▶ [Record set]:
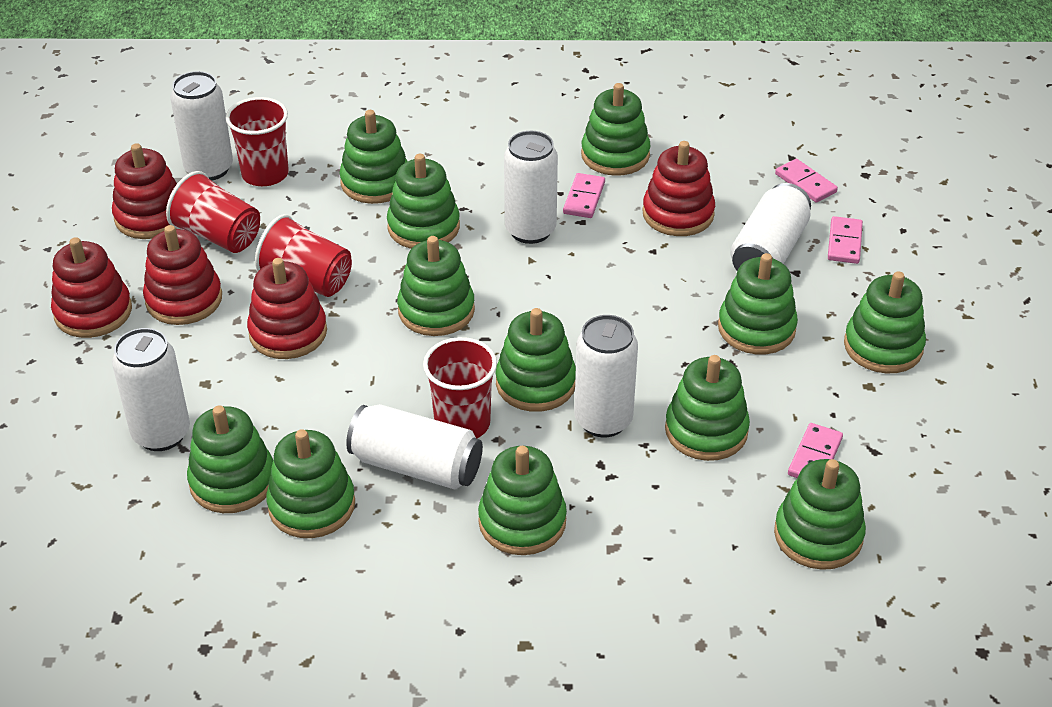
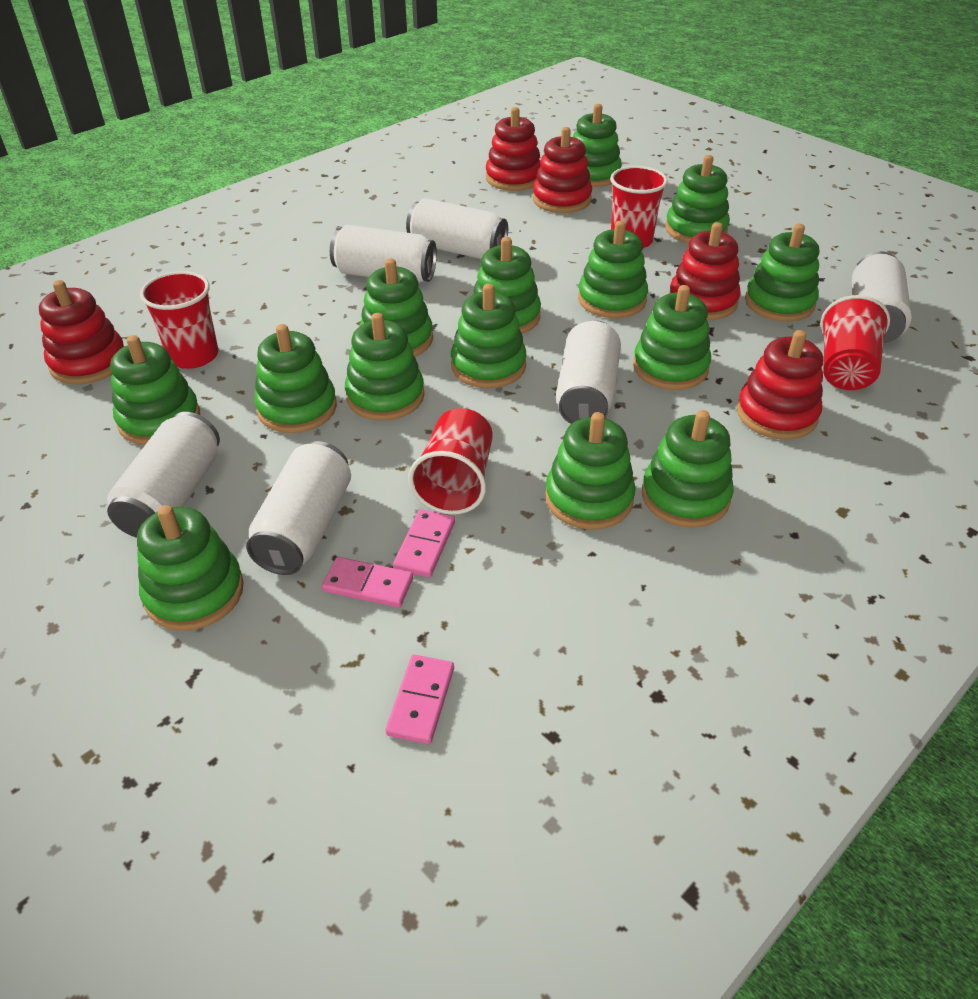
green stacking toy: 12 -> 14
pink domino: 4 -> 3

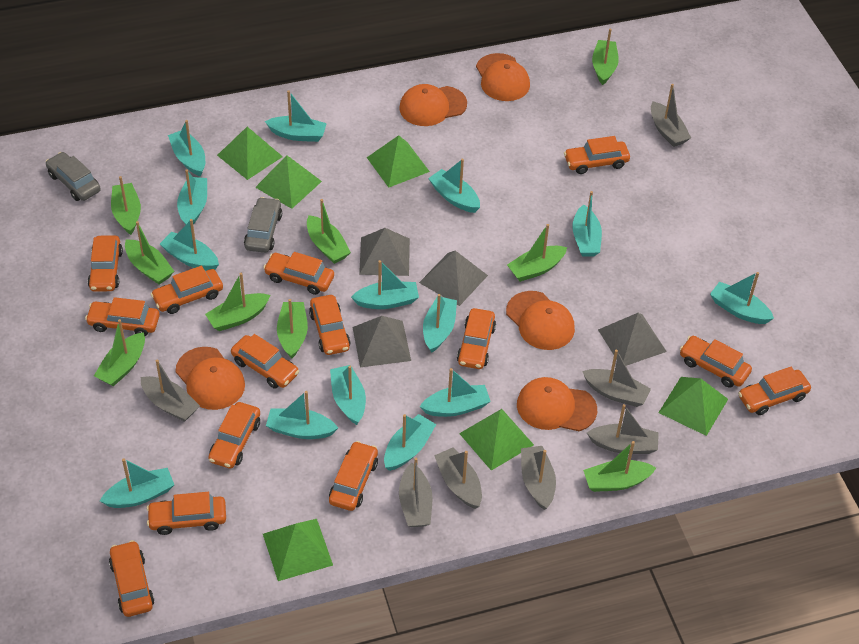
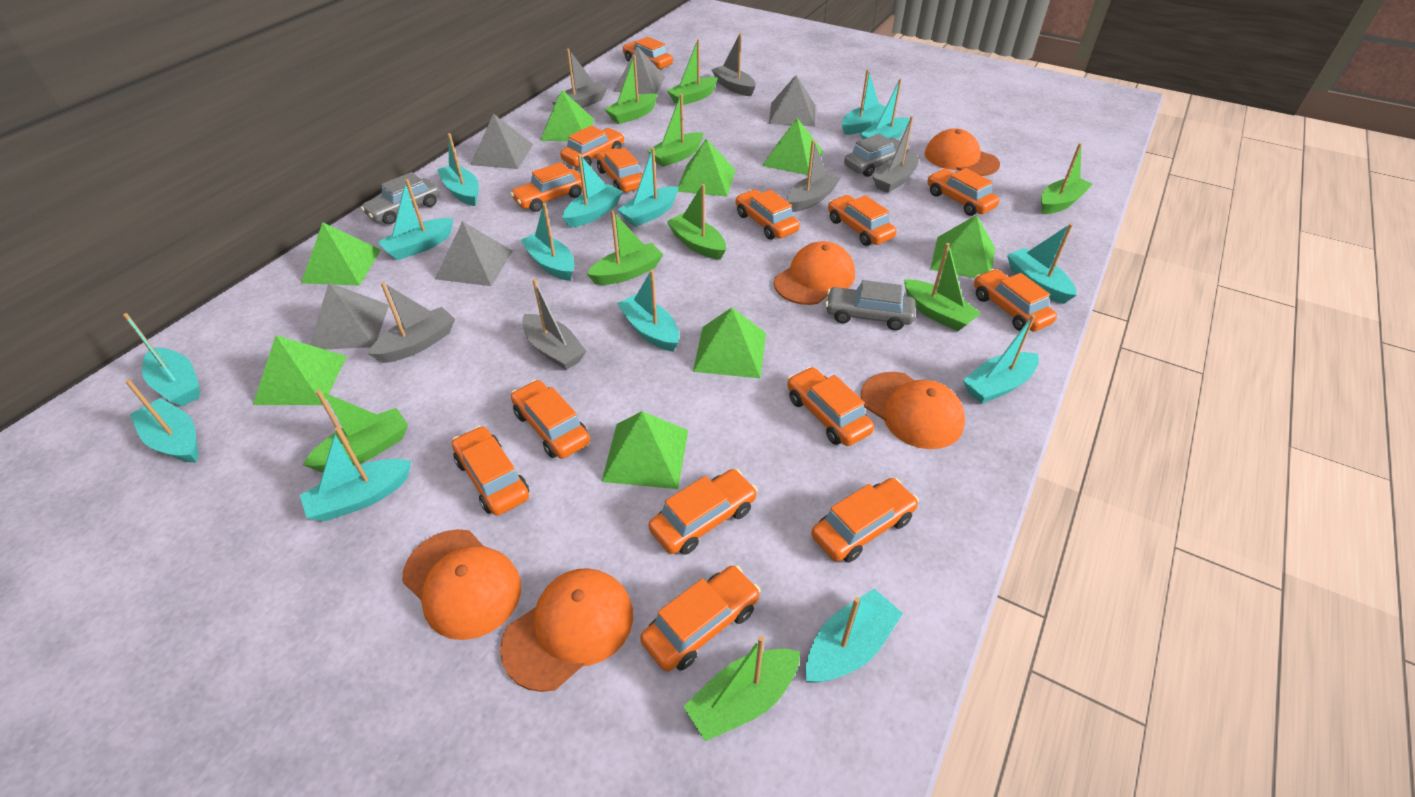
green pyramid: 6 -> 8
grey boat: 7 -> 6
grey car: 2 -> 3
grey pyramid: 4 -> 5

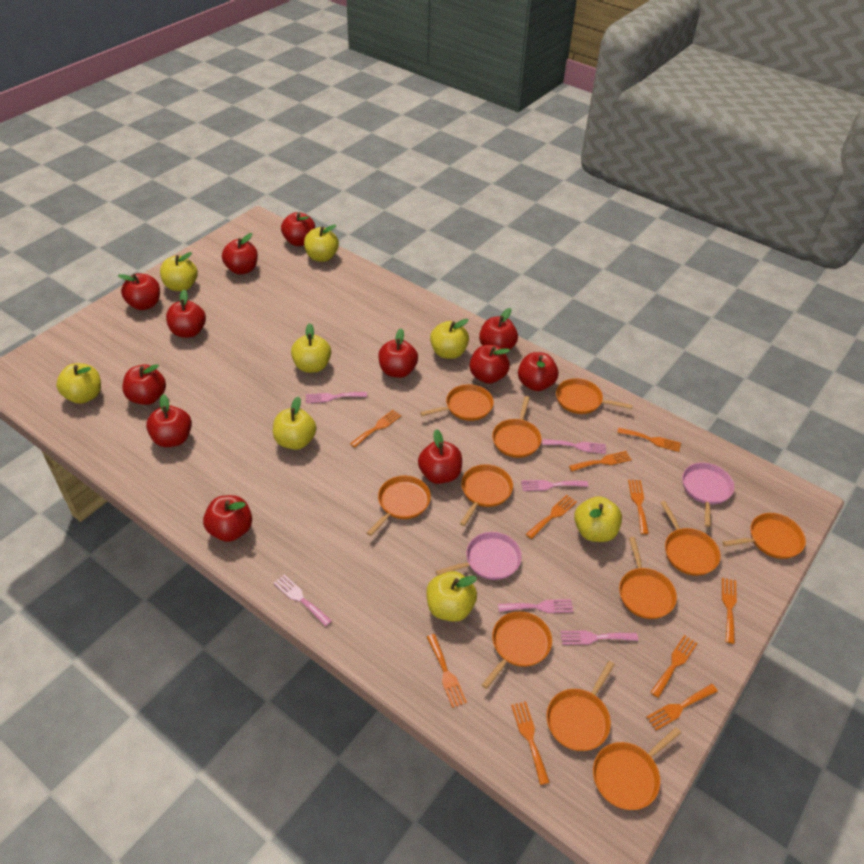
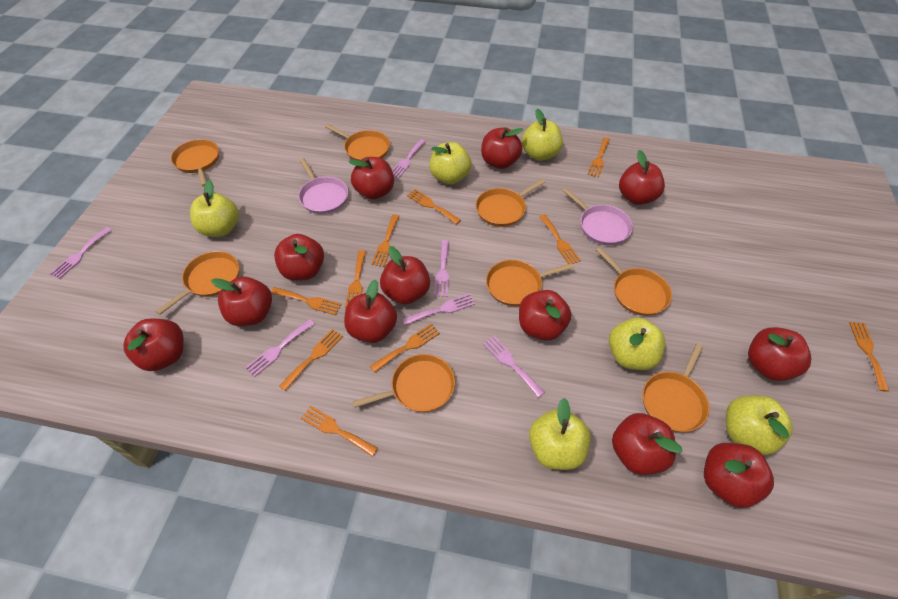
orange pan: 11 -> 8
yellow apple: 8 -> 6

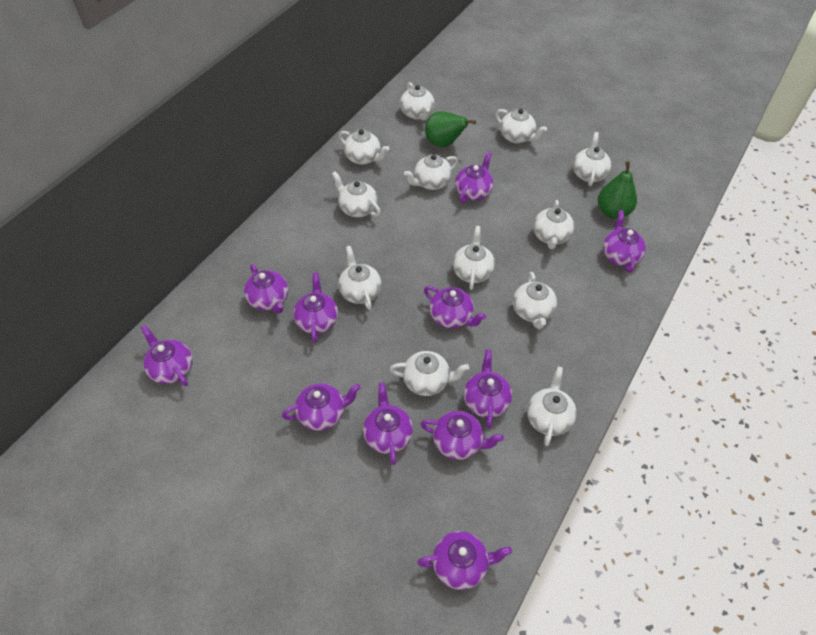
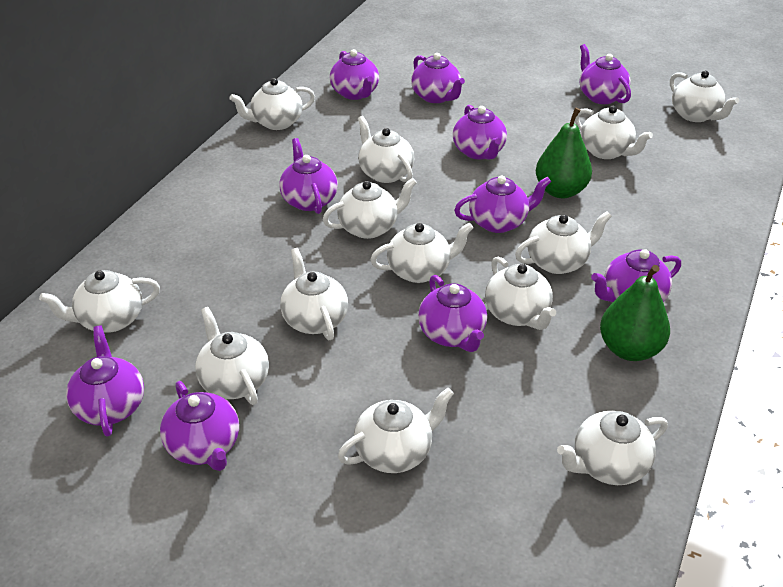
purple teapot: 11 -> 10
white teapot: 12 -> 13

▶ [Prompt]: If a line contains the word "green", it counts; say how many such lines there are in the data above, and nothing else.

▶ [Response]: 2